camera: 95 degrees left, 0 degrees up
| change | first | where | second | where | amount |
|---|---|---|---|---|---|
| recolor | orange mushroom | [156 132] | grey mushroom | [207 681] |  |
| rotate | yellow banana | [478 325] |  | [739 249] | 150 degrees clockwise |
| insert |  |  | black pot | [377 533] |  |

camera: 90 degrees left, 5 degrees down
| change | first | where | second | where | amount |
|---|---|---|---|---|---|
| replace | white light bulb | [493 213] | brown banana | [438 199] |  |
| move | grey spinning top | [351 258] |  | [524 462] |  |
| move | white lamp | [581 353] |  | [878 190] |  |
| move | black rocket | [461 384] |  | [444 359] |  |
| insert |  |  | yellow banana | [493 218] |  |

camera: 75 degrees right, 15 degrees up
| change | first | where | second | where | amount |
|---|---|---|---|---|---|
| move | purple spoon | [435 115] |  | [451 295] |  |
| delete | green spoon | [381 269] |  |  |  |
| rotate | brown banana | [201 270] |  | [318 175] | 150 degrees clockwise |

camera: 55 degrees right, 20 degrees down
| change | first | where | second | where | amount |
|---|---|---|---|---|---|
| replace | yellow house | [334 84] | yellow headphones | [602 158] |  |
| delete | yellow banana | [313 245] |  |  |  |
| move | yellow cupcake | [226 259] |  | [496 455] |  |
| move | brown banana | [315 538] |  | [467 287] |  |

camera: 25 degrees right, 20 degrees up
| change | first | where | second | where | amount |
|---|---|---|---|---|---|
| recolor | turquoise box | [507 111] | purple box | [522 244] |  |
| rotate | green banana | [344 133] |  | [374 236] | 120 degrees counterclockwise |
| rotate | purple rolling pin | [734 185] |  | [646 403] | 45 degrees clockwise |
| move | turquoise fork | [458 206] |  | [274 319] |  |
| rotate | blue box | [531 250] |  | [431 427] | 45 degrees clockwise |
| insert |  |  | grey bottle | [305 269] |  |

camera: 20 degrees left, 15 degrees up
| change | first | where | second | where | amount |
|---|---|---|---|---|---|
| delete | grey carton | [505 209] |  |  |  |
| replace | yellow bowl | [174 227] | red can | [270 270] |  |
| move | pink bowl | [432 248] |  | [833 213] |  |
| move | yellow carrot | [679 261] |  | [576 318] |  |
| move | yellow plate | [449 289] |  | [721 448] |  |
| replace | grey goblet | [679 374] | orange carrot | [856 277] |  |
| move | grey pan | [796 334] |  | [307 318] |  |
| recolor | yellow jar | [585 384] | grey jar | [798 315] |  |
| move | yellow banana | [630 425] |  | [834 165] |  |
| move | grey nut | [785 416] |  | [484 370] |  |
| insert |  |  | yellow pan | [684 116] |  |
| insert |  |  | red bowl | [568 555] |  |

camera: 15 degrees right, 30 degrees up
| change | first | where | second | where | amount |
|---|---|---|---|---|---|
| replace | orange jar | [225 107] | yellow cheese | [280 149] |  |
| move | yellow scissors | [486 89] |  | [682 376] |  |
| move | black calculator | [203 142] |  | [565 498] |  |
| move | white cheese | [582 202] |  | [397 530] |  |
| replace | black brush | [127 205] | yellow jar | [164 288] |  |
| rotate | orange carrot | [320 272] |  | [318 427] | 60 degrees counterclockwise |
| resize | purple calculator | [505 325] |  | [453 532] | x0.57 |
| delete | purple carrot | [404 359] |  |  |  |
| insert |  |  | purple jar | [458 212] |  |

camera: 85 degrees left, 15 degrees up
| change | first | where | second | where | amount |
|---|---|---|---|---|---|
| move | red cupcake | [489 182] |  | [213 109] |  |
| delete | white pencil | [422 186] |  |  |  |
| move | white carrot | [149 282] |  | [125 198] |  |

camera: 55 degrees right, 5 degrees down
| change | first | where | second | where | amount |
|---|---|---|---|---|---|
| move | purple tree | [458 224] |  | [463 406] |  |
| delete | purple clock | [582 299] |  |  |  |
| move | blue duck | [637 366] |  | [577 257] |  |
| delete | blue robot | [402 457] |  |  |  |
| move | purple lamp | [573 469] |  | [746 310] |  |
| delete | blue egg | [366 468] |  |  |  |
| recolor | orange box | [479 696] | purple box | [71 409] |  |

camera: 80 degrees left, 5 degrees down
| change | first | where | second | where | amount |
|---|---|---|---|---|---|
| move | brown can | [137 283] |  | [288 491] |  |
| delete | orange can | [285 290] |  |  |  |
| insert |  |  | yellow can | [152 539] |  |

* Task: Please reproduce exactly the lines above, beginning with the first and ending with the line that contains "grey spinning top", and include nothing outside that range.

* Task solution:
camera: 95 degrees left, 0 degrees up
| change | first | where | second | where | amount |
|---|---|---|---|---|---|
| recolor | orange mushroom | [156 132] | grey mushroom | [207 681] |  |
| rotate | yellow banana | [478 325] |  | [739 249] | 150 degrees clockwise |
| insert |  |  | black pot | [377 533] |  |

camera: 90 degrees left, 5 degrees down
| change | first | where | second | where | amount |
|---|---|---|---|---|---|
| replace | white light bulb | [493 213] | brown banana | [438 199] |  |
| move | grey spinning top | [351 258] |  | [524 462] |  |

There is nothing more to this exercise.